= Records for the exercise =
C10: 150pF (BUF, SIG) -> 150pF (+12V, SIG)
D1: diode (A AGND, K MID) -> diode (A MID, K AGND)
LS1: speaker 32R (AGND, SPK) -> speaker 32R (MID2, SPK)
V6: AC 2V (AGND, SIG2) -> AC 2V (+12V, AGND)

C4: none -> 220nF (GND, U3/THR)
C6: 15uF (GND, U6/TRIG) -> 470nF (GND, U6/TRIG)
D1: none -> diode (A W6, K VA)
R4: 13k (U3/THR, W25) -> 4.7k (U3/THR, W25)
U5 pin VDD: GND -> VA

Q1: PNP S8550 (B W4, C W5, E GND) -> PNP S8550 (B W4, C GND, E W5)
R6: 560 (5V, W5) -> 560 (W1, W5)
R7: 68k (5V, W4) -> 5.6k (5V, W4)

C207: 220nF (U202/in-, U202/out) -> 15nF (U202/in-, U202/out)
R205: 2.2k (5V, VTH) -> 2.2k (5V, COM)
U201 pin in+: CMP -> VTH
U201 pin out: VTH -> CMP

= What is being asked =
Whenever a line above includes the string "none", copy it.

= Task answer =
C4: none -> 220nF (GND, U3/THR)
D1: none -> diode (A W6, K VA)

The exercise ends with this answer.